Content revision data
== Segment start ==

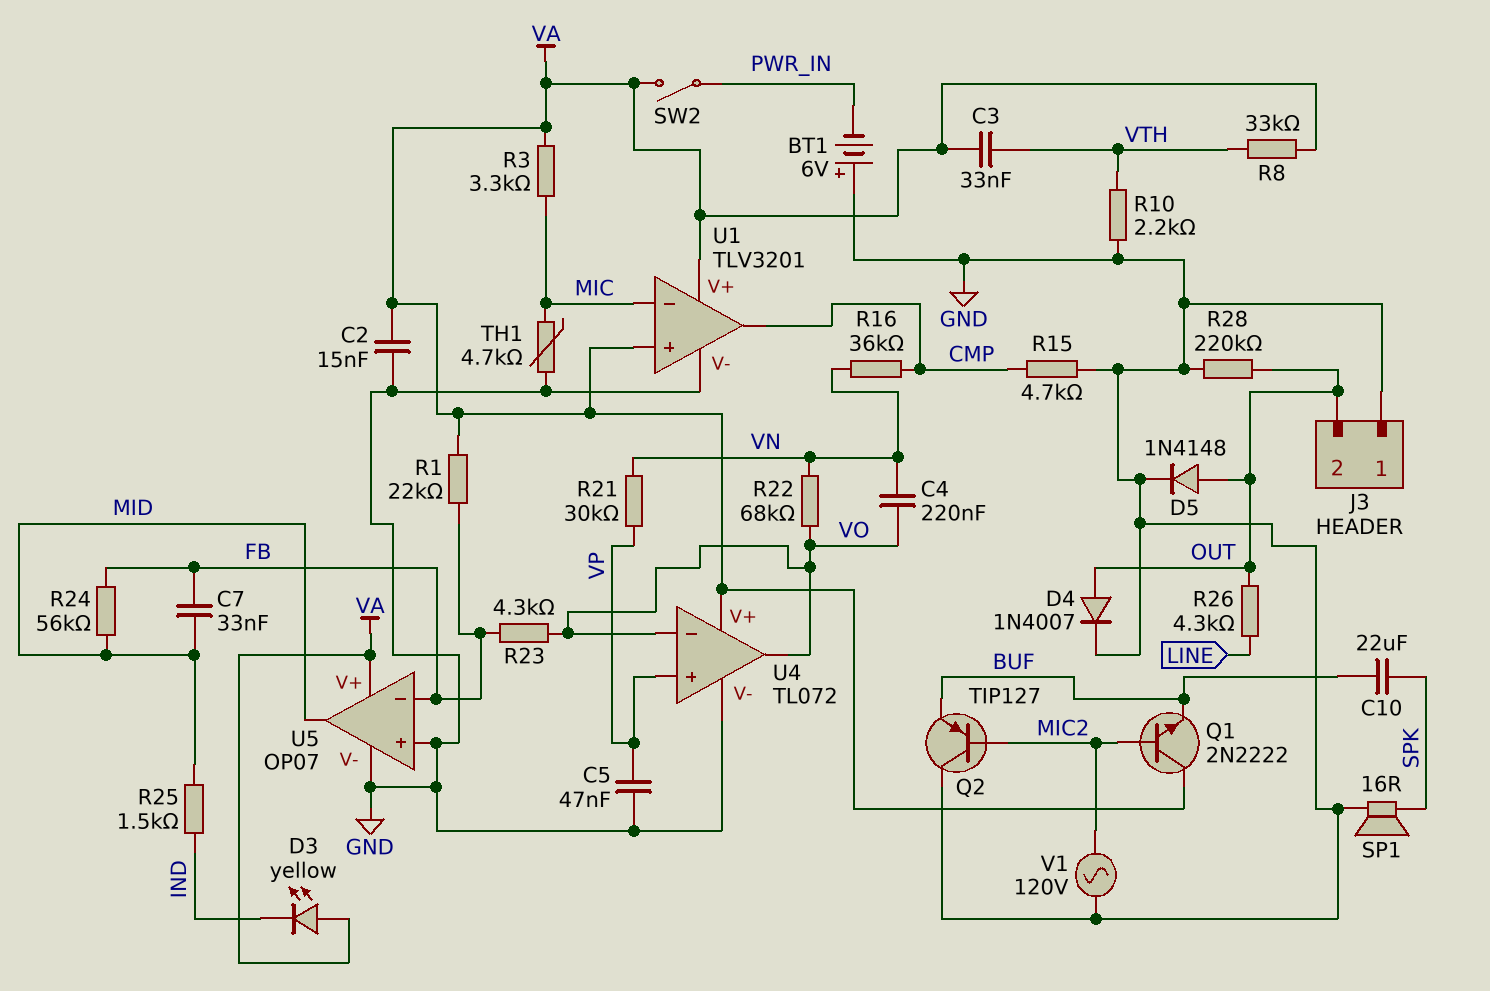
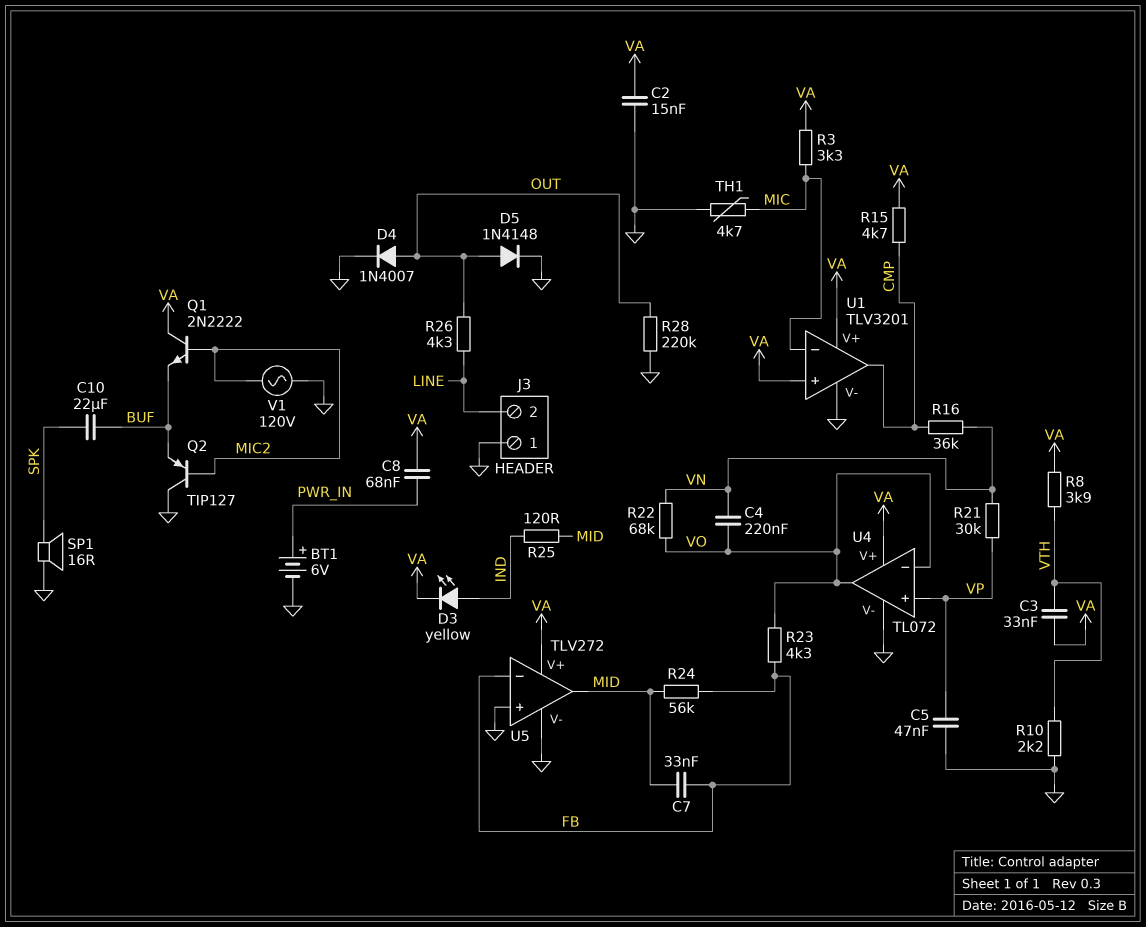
BT1: 6V (plus GND, minus PWR_IN) -> 6V (plus PWR_IN, minus GND)
C8: none -> 68nF (PWR_IN, VA)
D3: LED yellow (A VA, K IND) -> LED yellow (A IND, K VA)
J3 pin 2: OUT -> LINE
R1: 22k (FB, VA) -> none
R8: 33k (VA, VTH) -> 3.9k (VA, VTH)
R15: 4.7k (CMP, GND) -> 4.7k (CMP, VA)
R25: 1.5k (IND, MID) -> 120 (IND, MID)
SW2: switch (PWR_IN, VA) -> none
U5: OP07 -> TLV272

== Segment end ==

Problem to work on: Would you give the data above again word for word, minus the pictures?

Answer to this exercise:
BT1: 6V (plus GND, minus PWR_IN) -> 6V (plus PWR_IN, minus GND)
C8: none -> 68nF (PWR_IN, VA)
D3: LED yellow (A VA, K IND) -> LED yellow (A IND, K VA)
J3 pin 2: OUT -> LINE
R1: 22k (FB, VA) -> none
R8: 33k (VA, VTH) -> 3.9k (VA, VTH)
R15: 4.7k (CMP, GND) -> 4.7k (CMP, VA)
R25: 1.5k (IND, MID) -> 120 (IND, MID)
SW2: switch (PWR_IN, VA) -> none
U5: OP07 -> TLV272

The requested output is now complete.